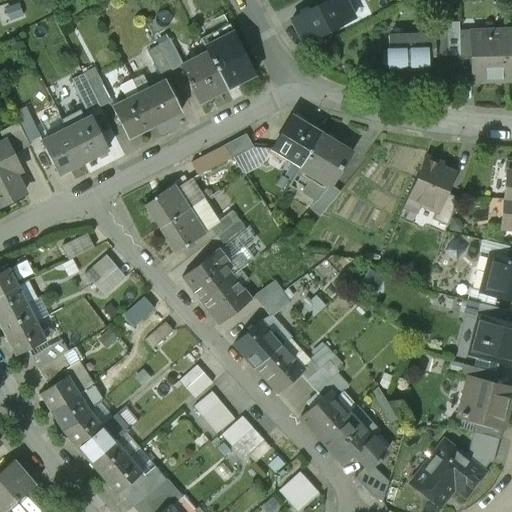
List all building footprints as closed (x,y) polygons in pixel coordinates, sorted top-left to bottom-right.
[(291,19),(303,43),(353,18),(344,0),(328,0),(321,4),(291,19)] [(407,79),(425,78),(424,51),(431,50),(431,57),(446,56),(445,23),(417,24),(417,36),(387,37),(387,50),(381,50),(380,67),(388,67),(388,80),(404,86),(407,79)] [(445,23),(446,56),(460,55),(458,31),(458,23),(445,23)] [(210,58),(226,89),(255,74),(229,24),(200,39),(210,58)] [(458,31),(460,55),(460,58),(471,58),(470,40),(472,40),(472,31),(458,31)] [(472,82),(506,81),(505,31),(485,32),(485,40),(472,40),(470,40),(471,58),(472,82)] [(159,46),(161,50),(170,66),(180,61),(169,41),(159,46)] [(150,56),(160,75),(171,69),(170,66),(161,50),(150,56)] [(226,89),(210,58),(197,64),(194,60),(181,66),(189,80),(187,81),(199,103),(226,89)] [(131,81),(154,125),(181,111),(165,80),(149,88),(143,75),(131,81)] [(87,83),(99,106),(110,101),(98,77),(87,83)] [(154,125),(131,81),(119,87),(126,100),(112,107),(128,138),(154,125)] [(76,89),(88,112),(99,106),(87,83),(76,89)] [(16,117),(18,122),(28,143),(41,136),(28,111),(16,117)] [(66,129),(83,161),(108,148),(92,117),(85,120),(81,111),(62,121),(66,129)] [(298,168),(299,169),(321,133),(290,116),(271,148),(299,166),(298,168)] [(7,143),(13,155),(30,146),(28,143),(18,122),(0,131),(0,135),(4,144),(7,143)] [(83,161),(66,129),(42,142),(58,174),(83,161)] [(351,151),(321,133),(299,169),(311,176),(301,190),(312,201),(327,186),(330,187),(331,186),(351,151)] [(244,135),(191,163),(197,175),(250,148),(244,135)] [(4,144),(0,146),(0,206),(22,195),(8,167),(17,163),(13,155),(7,143),(4,144)] [(441,166),(424,158),(402,209),(417,215),(421,204),(435,210),(438,211),(445,193),(453,174),(439,169),(441,166)] [(143,204),(159,228),(189,208),(173,184),(152,197),(153,198),(143,204)] [(327,186),(312,201),(307,206),(320,216),(340,192),(331,186),(330,187),(327,186)] [(457,198),(445,193),(438,211),(435,210),(431,220),(447,226),(457,198)] [(511,200),(504,200),(501,227),(511,228),(511,200)] [(205,233),(189,208),(159,228),(174,252),(184,245),(185,247),(205,233)] [(230,212),(209,228),(216,237),(237,221),(230,212)] [(237,221),(216,237),(224,246),(245,230),(237,221)] [(86,233),(61,246),(68,260),(93,247),(86,233)] [(193,290),(201,300),(231,276),(222,264),(228,261),(219,249),(214,254),(213,252),(181,276),(192,290),(193,290)] [(84,273),(103,295),(124,277),(105,255),(84,273)] [(511,260),(505,259),(488,255),(479,292),(511,300),(511,260)] [(0,271),(0,294),(17,286),(7,268),(0,271)] [(386,278),(368,269),(356,292),(373,301),(386,278)] [(250,300),(231,276),(201,300),(219,324),(250,300)] [(273,281),(254,296),(261,306),(281,292),(273,281)] [(0,317),(26,304),(17,286),(0,294),(0,317)] [(281,292),(261,306),(269,317),(289,303),(281,292)] [(122,316),(133,328),(154,309),(143,297),(122,316)] [(463,314),(480,318),(480,316),(499,321),(502,309),(467,300),(463,314)] [(35,322),(26,304),(0,317),(0,325),(6,337),(35,322)] [(499,362),(511,365),(511,324),(499,321),(480,316),(480,318),(472,349),(476,355),(499,362)] [(233,343),(256,368),(280,346),(259,321),(233,343)] [(44,341),(35,322),(6,337),(15,355),(44,341)] [(172,331),(164,322),(143,340),(151,349),(172,331)] [(37,369),(38,369),(62,355),(66,352),(60,340),(30,357),(37,369)] [(302,369),(280,346),(256,368),(278,393),(299,373),(302,370),(302,369)] [(38,369),(49,388),(67,377),(64,371),(70,367),(62,355),(38,369)] [(499,362),(476,355),(473,367),(496,373),(499,362)] [(299,373),(305,381),(321,367),(314,359),(302,369),(302,370),(299,373)] [(305,381),(314,391),(326,380),(337,370),(328,361),(321,367),(305,381)] [(40,394),(50,412),(78,394),(90,386),(75,364),(70,367),(64,371),(67,377),(49,388),(40,394)] [(197,365),(179,381),(194,399),(212,383),(197,365)] [(497,373),(496,373),(473,367),(463,365),(459,379),(468,381),(469,379),(494,386),(497,373)] [(459,418),(502,429),(511,390),(494,386),(469,379),(468,381),(459,418)] [(300,417),(319,438),(345,415),(332,401),(340,395),(326,380),(314,391),(317,393),(306,403),(310,408),(300,417)] [(234,418),(213,393),(194,408),(216,434),(234,418)] [(88,411),(78,394),(50,412),(62,431),(88,411)] [(102,426),(88,411),(62,431),(76,448),(102,426)] [(361,434),(345,415),(319,438),(343,464),(353,455),(365,467),(367,470),(386,453),(371,437),(370,438),(364,431),(361,434)] [(221,436),(242,459),(246,455),(262,441),(242,418),(221,436)] [(502,429),(459,418),(456,428),(474,433),(499,439),(502,429)] [(115,441),(102,426),(76,448),(90,463),(115,441)] [(492,465),(499,439),(474,433),(468,455),(464,459),(482,473),(489,464),(492,465)] [(128,456),(115,441),(90,463),(103,478),(128,456)] [(270,449),(262,441),(246,455),(254,464),(270,449)] [(411,484),(439,507),(454,489),(465,498),(484,475),(482,473),(464,459),(453,450),(447,458),(438,451),(411,484)] [(141,472),(128,456),(103,478),(116,494),(119,491),(130,482),(141,472)] [(0,511),(1,511),(34,484),(14,459),(0,471),(0,511)] [(130,482),(119,491),(133,507),(165,480),(154,466),(133,485),(130,482)] [(378,483),(367,470),(365,467),(354,477),(367,491),(383,500),(387,486),(378,483)] [(277,489),(288,501),(309,483),(298,471),(277,489)] [(165,480),(133,507),(136,511),(159,511),(169,504),(171,506),(181,497),(165,480)] [(318,493),(309,483),(288,501),(297,511),(318,493)]
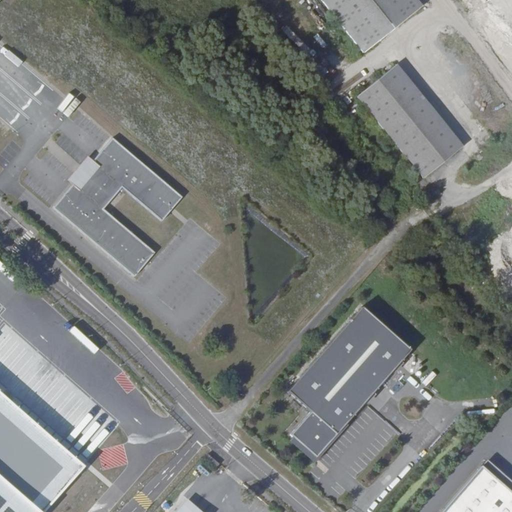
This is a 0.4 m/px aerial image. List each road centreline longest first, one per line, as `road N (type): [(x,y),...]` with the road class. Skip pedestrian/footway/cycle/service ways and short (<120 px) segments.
road 1 (unclassified): [(309,511),(217,432),(113,323)]
road 2 (unclassified): [(113,323),(0,212)]
road 3 (unclassified): [(0,235),(113,323)]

..........

• TASK TO CARRY OUT:
Copy out, word for word, every line from the one with "This is a 0.4" through the last line of the rows above.

• CORRECT OUTPUT:
This is a 0.4 m/px aerial image. List each road centreline longest first, one per line, as `road N (type): [(x,y),...]` with the road class. Skip pedestrian/footway/cycle/service ways and short (<120 px) segments.
road 1 (unclassified): [(309,511),(217,432),(113,323)]
road 2 (unclassified): [(113,323),(0,212)]
road 3 (unclassified): [(0,235),(113,323)]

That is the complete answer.